■ Assignment: Reproduce, from the lines below, exactly the stretch that begins at the line containing "The imbryk [czarny]" and ends at the line containing "The samolot [zielony]", both included.

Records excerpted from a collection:
===============

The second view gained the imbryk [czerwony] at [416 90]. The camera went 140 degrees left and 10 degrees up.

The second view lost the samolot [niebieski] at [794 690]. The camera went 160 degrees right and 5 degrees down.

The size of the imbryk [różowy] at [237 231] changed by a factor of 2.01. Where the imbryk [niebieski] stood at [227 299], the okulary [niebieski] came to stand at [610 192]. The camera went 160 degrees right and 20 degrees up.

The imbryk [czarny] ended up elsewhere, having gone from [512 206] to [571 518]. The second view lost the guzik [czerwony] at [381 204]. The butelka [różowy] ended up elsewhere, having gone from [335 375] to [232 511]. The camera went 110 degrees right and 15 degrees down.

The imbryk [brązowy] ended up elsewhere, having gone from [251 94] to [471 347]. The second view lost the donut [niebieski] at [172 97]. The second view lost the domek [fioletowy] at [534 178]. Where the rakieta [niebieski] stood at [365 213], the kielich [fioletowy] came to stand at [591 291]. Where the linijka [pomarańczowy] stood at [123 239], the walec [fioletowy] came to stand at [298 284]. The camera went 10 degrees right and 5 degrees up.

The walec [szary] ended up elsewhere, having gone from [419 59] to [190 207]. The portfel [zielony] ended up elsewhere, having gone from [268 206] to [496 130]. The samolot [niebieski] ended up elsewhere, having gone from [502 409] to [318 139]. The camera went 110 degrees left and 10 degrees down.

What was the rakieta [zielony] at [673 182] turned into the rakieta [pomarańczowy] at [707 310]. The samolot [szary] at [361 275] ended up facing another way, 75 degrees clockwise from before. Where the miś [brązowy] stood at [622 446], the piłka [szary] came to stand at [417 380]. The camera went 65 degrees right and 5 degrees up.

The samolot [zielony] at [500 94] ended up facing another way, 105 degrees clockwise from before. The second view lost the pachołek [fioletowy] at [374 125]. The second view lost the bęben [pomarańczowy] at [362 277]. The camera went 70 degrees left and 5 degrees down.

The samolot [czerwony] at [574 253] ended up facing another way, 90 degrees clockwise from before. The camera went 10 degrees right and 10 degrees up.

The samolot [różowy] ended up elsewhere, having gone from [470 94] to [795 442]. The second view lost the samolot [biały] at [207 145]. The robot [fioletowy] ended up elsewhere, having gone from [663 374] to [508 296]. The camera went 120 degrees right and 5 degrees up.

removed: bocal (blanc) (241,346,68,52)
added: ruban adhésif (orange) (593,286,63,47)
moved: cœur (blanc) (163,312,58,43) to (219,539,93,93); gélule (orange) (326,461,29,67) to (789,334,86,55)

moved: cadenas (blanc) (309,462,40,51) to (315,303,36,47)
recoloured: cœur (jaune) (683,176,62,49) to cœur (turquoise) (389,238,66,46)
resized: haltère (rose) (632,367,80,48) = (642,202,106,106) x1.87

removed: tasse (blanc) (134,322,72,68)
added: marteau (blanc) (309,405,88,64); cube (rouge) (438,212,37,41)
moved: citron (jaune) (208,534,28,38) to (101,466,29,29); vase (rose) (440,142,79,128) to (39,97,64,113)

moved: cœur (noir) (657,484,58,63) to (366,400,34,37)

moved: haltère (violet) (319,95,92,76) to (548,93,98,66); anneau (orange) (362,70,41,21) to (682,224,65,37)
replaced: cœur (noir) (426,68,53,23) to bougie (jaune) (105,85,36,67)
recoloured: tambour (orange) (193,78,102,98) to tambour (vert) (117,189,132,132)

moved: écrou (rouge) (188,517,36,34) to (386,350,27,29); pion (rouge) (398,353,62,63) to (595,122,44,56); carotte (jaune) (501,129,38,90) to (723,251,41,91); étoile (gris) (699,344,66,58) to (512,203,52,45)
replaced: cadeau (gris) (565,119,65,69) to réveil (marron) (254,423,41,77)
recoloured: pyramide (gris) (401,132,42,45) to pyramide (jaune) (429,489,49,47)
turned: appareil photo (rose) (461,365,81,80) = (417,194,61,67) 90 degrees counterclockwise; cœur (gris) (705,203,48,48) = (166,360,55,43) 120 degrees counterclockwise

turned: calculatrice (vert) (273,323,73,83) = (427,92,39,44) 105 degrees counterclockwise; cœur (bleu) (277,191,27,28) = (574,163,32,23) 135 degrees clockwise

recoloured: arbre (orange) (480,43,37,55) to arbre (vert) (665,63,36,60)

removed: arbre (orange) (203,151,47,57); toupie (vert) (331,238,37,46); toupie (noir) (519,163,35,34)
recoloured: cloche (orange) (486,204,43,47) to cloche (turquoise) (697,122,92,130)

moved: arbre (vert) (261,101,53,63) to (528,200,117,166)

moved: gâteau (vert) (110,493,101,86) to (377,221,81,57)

===============

■ Result for this exercise:
The imbryk [czarny] ended up elsewhere, having gone from [512 206] to [571 518]. The second view lost the guzik [czerwony] at [381 204]. The butelka [różowy] ended up elsewhere, having gone from [335 375] to [232 511]. The camera went 110 degrees right and 15 degrees down.

The imbryk [brązowy] ended up elsewhere, having gone from [251 94] to [471 347]. The second view lost the donut [niebieski] at [172 97]. The second view lost the domek [fioletowy] at [534 178]. Where the rakieta [niebieski] stood at [365 213], the kielich [fioletowy] came to stand at [591 291]. Where the linijka [pomarańczowy] stood at [123 239], the walec [fioletowy] came to stand at [298 284]. The camera went 10 degrees right and 5 degrees up.

The walec [szary] ended up elsewhere, having gone from [419 59] to [190 207]. The portfel [zielony] ended up elsewhere, having gone from [268 206] to [496 130]. The samolot [niebieski] ended up elsewhere, having gone from [502 409] to [318 139]. The camera went 110 degrees left and 10 degrees down.

What was the rakieta [zielony] at [673 182] turned into the rakieta [pomarańczowy] at [707 310]. The samolot [szary] at [361 275] ended up facing another way, 75 degrees clockwise from before. Where the miś [brązowy] stood at [622 446], the piłka [szary] came to stand at [417 380]. The camera went 65 degrees right and 5 degrees up.

The samolot [zielony] at [500 94] ended up facing another way, 105 degrees clockwise from before. The second view lost the pachołek [fioletowy] at [374 125]. The second view lost the bęben [pomarańczowy] at [362 277]. The camera went 70 degrees left and 5 degrees down.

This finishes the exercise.